Work to be completed ->
Nothing but the lines from the one with "(319, 176) = (541, 321): purple" through the final line of the listing should appear in the answer, each copied exactly.

Data block ->
··········
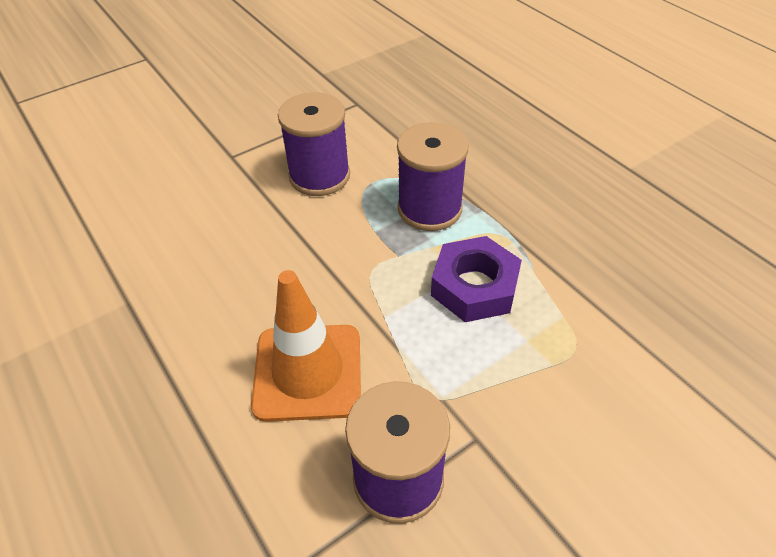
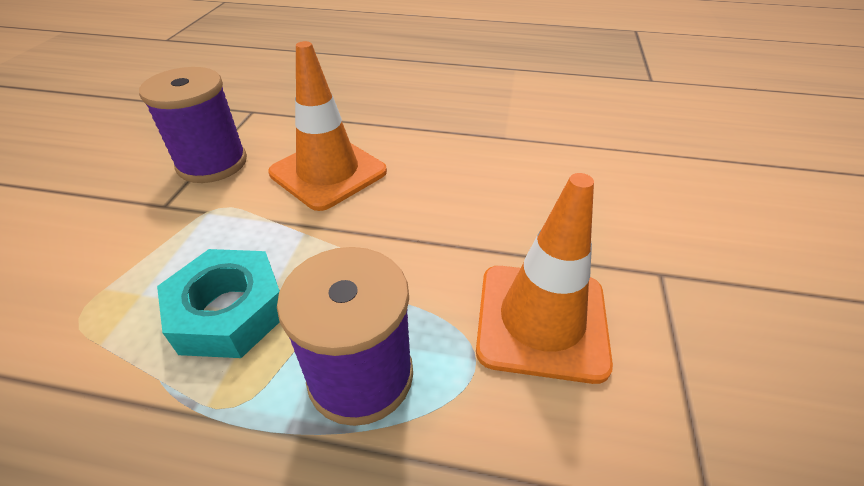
camera: 135 degrees right, 5 degrees down
(319, 176) = (541, 321): purple spool -> orange traffic cone
(474, 286) = (229, 312): purple nut -> turquoise nut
··········
Written solution ->
(319, 176) = (541, 321): purple spool -> orange traffic cone
(474, 286) = (229, 312): purple nut -> turquoise nut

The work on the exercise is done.